# [Prompt]
Rewrite everything in the listing below from the line containing "Between light brown wood chair at right and brown" down to the line containing "From the image's view, brown", substituting "carton" for "cardboard box" and leaving all else unchanged.

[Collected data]
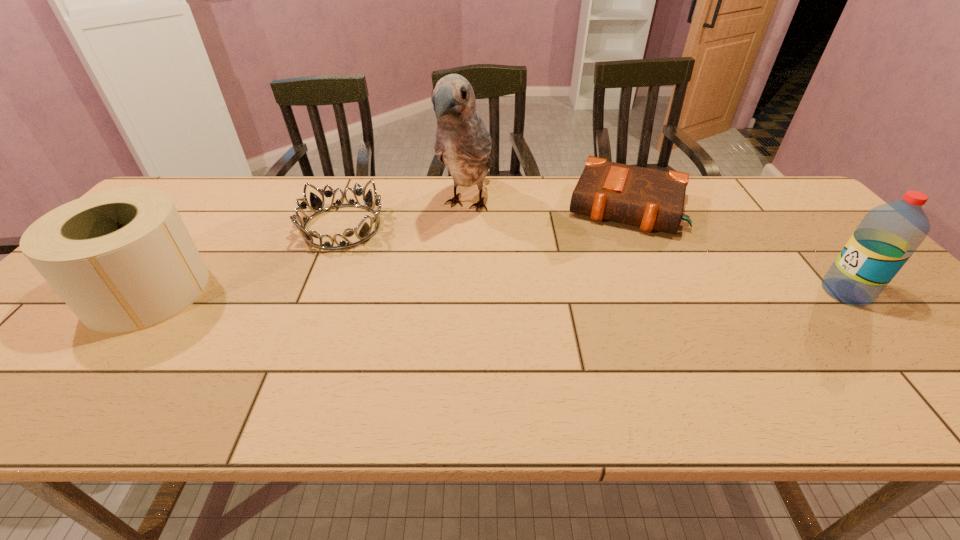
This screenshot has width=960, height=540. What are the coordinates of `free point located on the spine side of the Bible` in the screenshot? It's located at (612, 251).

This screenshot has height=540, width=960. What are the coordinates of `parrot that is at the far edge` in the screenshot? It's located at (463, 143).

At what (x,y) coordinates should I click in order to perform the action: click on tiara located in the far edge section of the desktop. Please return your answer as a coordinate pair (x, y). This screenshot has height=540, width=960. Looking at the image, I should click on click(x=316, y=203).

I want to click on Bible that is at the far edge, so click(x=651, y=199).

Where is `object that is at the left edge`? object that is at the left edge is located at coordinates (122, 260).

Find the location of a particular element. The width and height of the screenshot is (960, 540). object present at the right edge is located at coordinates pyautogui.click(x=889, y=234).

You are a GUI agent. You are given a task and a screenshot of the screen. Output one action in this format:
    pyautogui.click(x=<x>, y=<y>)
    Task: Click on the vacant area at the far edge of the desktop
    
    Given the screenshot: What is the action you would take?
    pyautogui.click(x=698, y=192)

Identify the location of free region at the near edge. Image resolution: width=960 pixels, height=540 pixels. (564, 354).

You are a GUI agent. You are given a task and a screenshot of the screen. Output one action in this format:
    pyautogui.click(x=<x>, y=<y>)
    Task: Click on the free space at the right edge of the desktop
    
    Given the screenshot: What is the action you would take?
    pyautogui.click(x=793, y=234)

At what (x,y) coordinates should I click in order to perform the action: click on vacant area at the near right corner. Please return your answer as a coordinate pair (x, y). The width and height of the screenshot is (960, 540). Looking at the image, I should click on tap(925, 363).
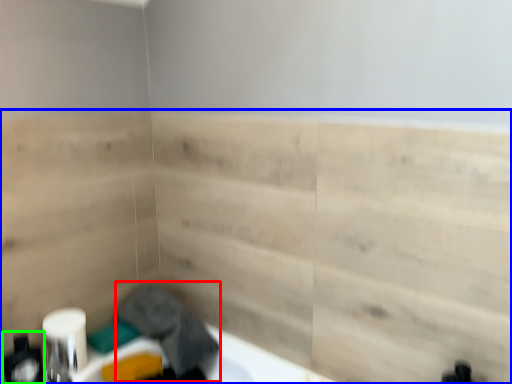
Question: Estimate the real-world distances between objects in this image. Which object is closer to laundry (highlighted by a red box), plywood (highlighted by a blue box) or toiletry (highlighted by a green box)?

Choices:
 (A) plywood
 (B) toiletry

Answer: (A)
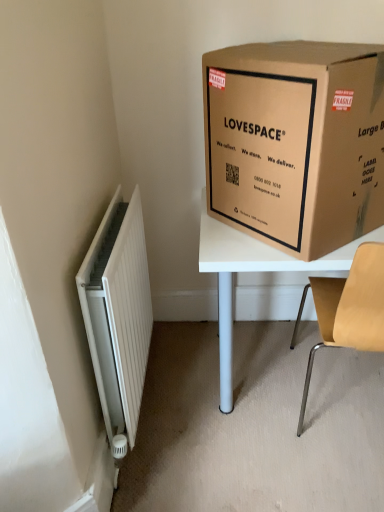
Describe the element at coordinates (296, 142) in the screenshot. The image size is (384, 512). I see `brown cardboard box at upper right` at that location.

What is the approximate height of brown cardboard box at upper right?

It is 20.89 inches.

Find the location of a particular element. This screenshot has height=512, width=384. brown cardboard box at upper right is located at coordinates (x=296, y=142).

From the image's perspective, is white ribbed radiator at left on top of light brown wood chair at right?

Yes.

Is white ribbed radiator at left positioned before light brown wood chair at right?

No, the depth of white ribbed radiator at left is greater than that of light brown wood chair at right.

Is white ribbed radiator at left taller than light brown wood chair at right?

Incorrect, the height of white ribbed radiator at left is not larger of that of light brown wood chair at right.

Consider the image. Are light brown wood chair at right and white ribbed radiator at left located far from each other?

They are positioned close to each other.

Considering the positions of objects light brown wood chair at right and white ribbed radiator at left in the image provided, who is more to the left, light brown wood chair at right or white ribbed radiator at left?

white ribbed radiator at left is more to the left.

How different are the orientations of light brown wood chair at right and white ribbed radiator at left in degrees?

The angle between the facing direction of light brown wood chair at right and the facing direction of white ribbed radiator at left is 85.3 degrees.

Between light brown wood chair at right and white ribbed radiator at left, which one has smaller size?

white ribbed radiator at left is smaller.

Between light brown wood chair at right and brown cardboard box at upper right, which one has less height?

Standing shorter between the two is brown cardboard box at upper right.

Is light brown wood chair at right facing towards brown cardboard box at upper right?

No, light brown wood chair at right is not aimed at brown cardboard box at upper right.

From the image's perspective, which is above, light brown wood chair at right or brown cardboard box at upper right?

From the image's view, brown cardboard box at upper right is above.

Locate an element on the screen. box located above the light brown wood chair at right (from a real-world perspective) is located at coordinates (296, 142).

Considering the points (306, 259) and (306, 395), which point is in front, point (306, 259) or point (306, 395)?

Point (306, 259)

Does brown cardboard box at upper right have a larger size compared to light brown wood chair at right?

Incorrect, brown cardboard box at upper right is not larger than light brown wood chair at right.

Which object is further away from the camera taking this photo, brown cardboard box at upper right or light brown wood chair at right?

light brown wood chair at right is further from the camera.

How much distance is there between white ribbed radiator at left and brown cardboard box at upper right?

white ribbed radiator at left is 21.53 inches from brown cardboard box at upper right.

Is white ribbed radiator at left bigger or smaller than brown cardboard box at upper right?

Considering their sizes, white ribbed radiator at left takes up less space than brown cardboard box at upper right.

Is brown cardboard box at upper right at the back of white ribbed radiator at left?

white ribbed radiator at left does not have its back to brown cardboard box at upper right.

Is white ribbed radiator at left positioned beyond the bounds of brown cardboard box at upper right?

# [Answer box]
Between light brown wood chair at right and brown carton at upper right, which one has less height?

Standing shorter between the two is brown carton at upper right.

Is light brown wood chair at right facing towards brown carton at upper right?

No, light brown wood chair at right is not aimed at brown carton at upper right.

From the image's perspective, which is above, light brown wood chair at right or brown carton at upper right?

From the image's view, brown carton at upper right is above.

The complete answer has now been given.